== WORK TO COMPLETE ==
Look in the data below for the line that has "U1: buffer 74HC125", then print exactly every line from there through the line that has "JP3 pin 2: GND -> G8", leaving pictures out.

== DATASET EXTRACT ==
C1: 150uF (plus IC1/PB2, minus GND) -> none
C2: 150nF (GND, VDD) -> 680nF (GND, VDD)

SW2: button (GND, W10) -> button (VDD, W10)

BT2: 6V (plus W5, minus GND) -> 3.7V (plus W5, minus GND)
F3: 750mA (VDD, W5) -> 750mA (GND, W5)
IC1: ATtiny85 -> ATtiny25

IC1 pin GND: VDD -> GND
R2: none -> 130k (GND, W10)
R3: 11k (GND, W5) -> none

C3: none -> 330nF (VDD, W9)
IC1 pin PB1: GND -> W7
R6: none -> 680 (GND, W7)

--

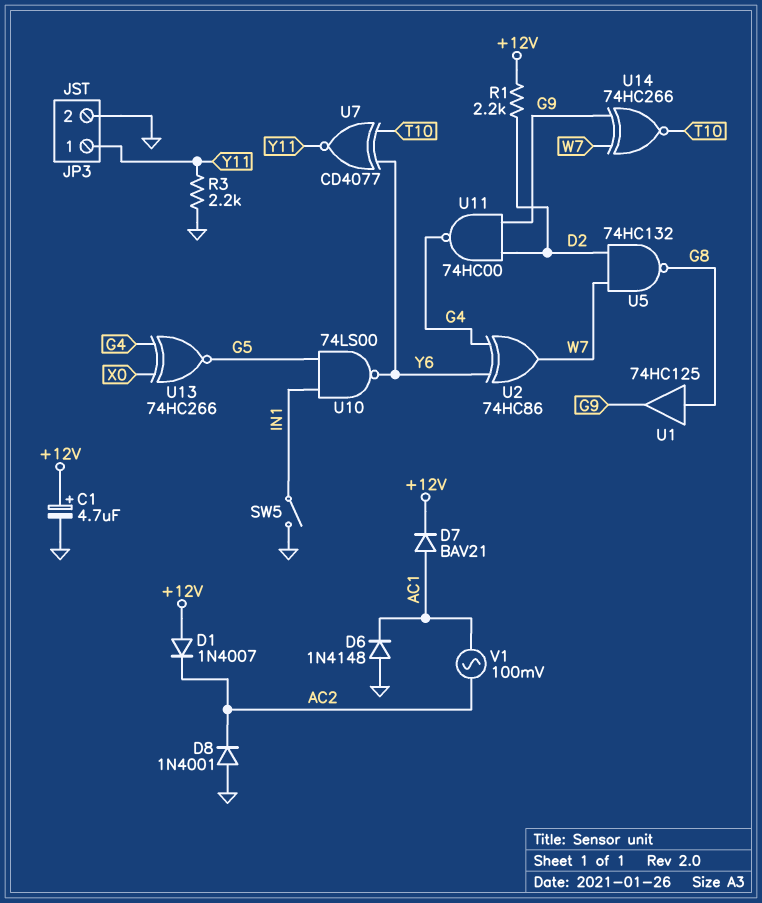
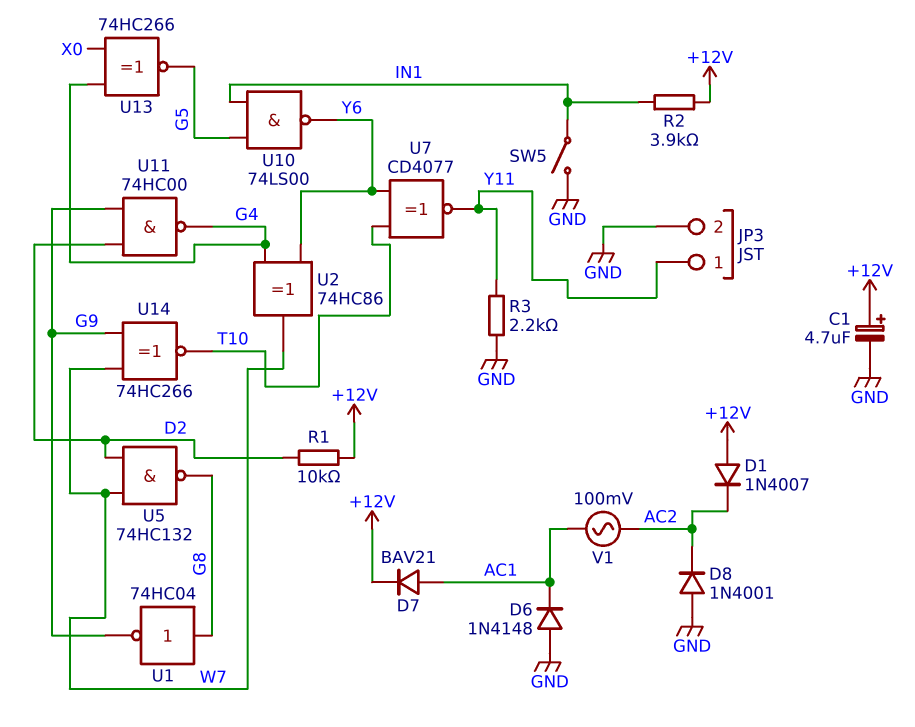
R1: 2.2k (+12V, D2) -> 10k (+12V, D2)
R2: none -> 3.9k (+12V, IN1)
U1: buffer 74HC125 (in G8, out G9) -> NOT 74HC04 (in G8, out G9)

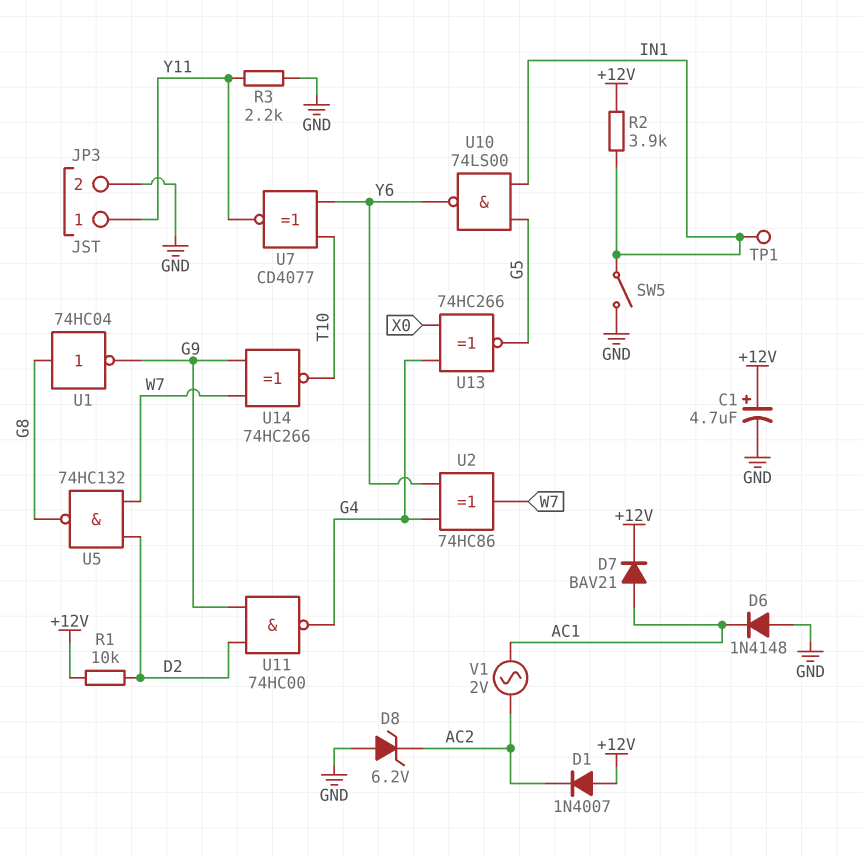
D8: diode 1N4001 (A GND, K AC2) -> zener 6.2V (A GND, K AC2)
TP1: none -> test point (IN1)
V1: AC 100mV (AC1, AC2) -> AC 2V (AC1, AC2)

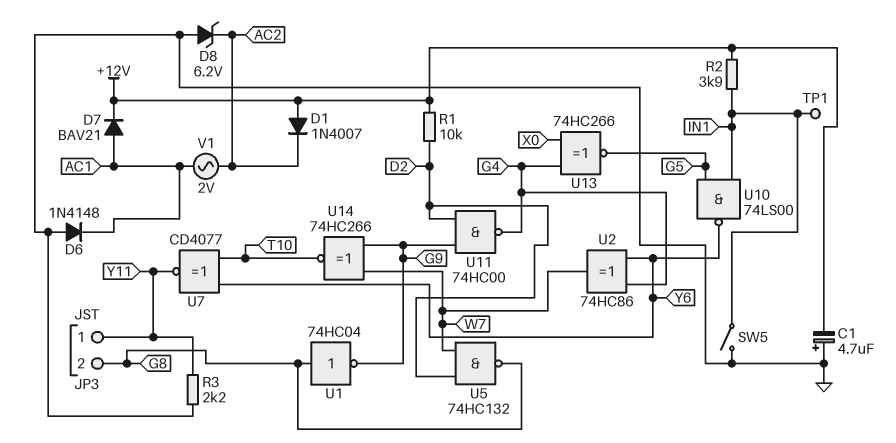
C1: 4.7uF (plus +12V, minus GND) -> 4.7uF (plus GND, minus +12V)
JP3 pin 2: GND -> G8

== SOLUTION FOR THIS TASK ==
U1: buffer 74HC125 (in G8, out G9) -> NOT 74HC04 (in G8, out G9)

D8: diode 1N4001 (A GND, K AC2) -> zener 6.2V (A GND, K AC2)
TP1: none -> test point (IN1)
V1: AC 100mV (AC1, AC2) -> AC 2V (AC1, AC2)

C1: 4.7uF (plus +12V, minus GND) -> 4.7uF (plus GND, minus +12V)
JP3 pin 2: GND -> G8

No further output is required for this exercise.